● Required work: The line with "T1: none -> NPN (B n11, C n3, E GND)" marks the start; please set it down along with all later lines through the end of the material, exactly, leaving out pictures.

● Records for the task:
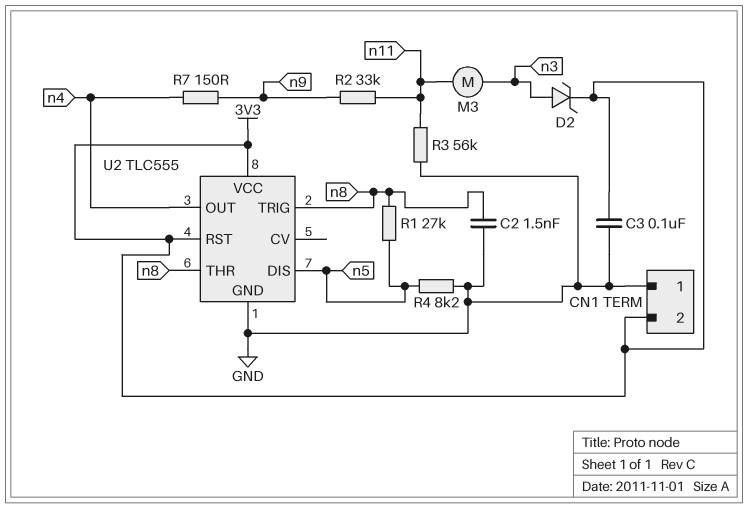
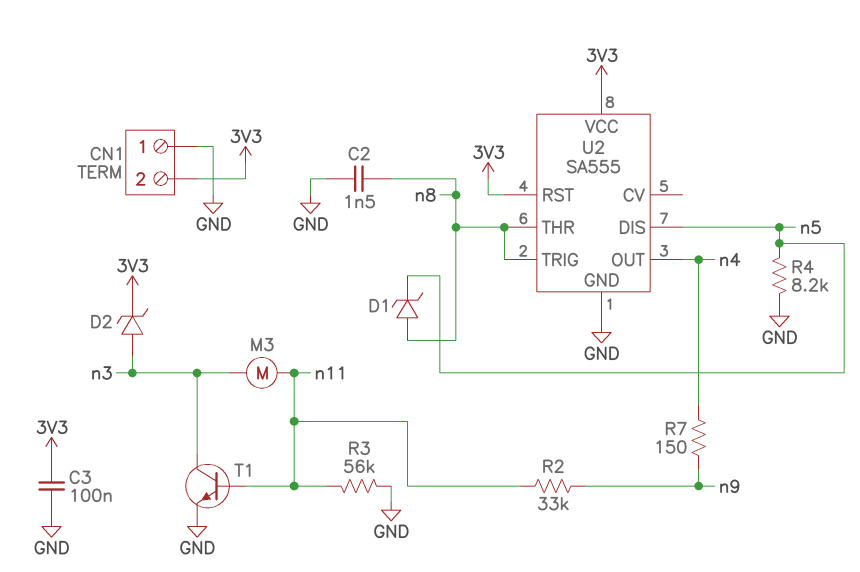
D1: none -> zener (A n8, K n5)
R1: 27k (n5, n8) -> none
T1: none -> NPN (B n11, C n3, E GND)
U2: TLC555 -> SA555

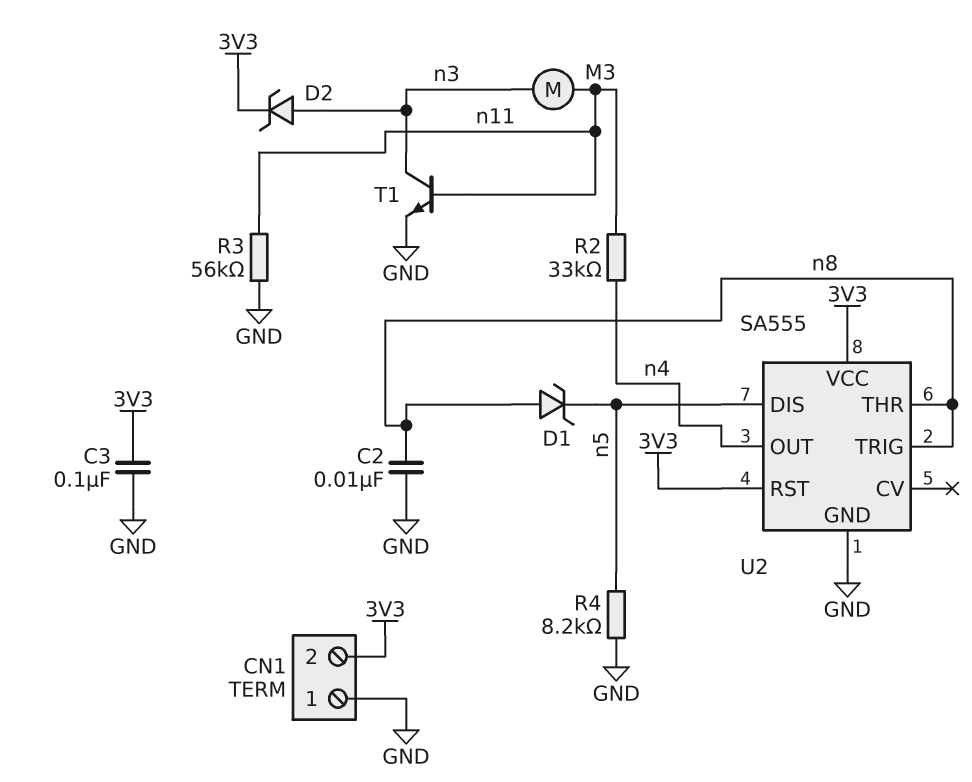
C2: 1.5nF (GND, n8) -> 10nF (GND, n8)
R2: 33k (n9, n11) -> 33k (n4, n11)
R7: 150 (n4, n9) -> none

● Answer for the task:
T1: none -> NPN (B n11, C n3, E GND)
U2: TLC555 -> SA555

C2: 1.5nF (GND, n8) -> 10nF (GND, n8)
R2: 33k (n9, n11) -> 33k (n4, n11)
R7: 150 (n4, n9) -> none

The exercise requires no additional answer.